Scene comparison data
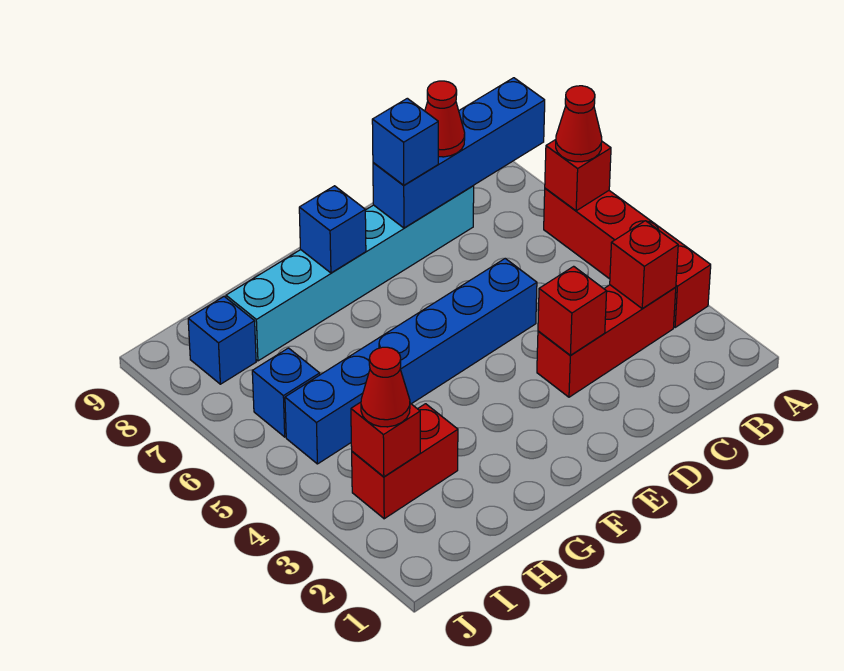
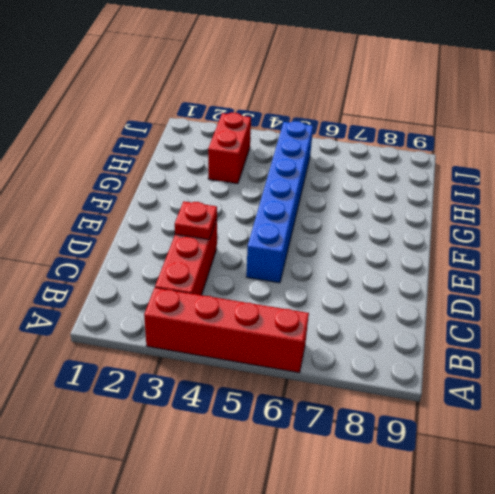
red plate D3 level 2 -> red brick D3 level 2
none -> cyan brick C8:H8 level 1
none -> blue brick I6 level 1
none -> blue brick I8 level 1

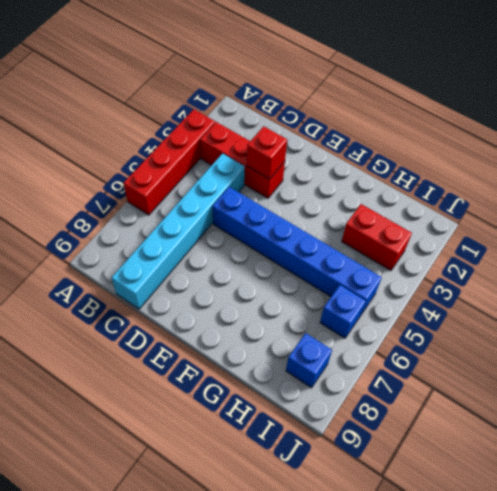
cyan brick C4:C9 level 1 -> cyan brick C8:H8 level 1
none -> red brick A6 level 2
none -> blue brick A8:D8 level 2
none -> red brick B3 level 2

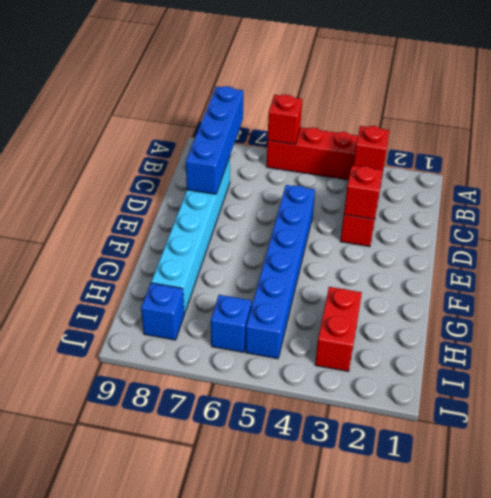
none -> blue brick F8 level 2
none -> red brick I3 level 2
none -> red cone A6 level 3

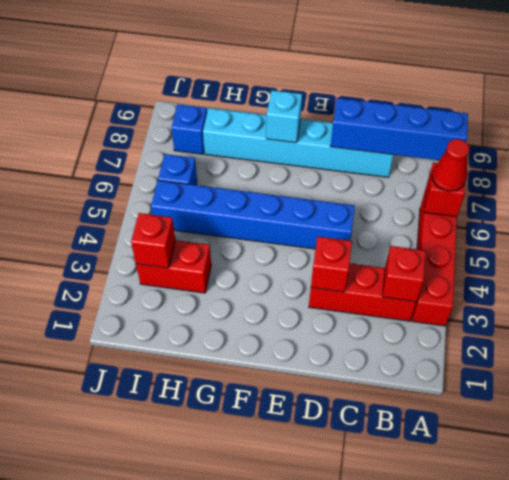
cyan brick F8 level 2 -> blue brick F8 level 2
none -> red cone C8 level 3
none -> blue brick D8 level 3
none -> red cone I3 level 3

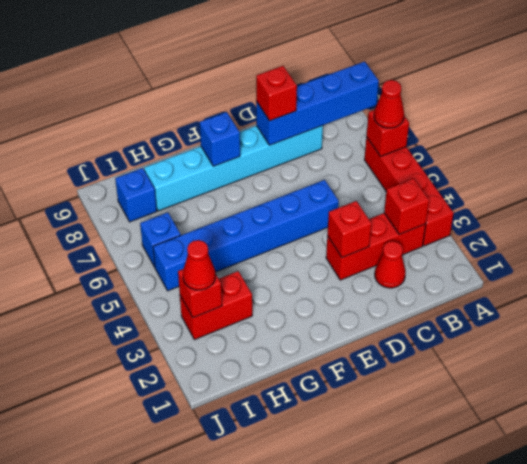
red cone C2 level 1 -> red cone C8 level 3
red brick D8 level 3 -> blue brick D8 level 3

= About this task =
Print out the entries once more, unchanged. No pictures.

= Answer to this problem =
red plate D3 level 2 -> red brick D3 level 2
none -> cyan brick C8:H8 level 1
none -> blue brick I6 level 1
none -> blue brick I8 level 1

cyan brick C4:C9 level 1 -> cyan brick C8:H8 level 1
none -> red brick A6 level 2
none -> blue brick A8:D8 level 2
none -> red brick B3 level 2

none -> blue brick F8 level 2
none -> red brick I3 level 2
none -> red cone A6 level 3

cyan brick F8 level 2 -> blue brick F8 level 2
none -> red cone C8 level 3
none -> blue brick D8 level 3
none -> red cone I3 level 3

red cone C2 level 1 -> red cone C8 level 3
red brick D8 level 3 -> blue brick D8 level 3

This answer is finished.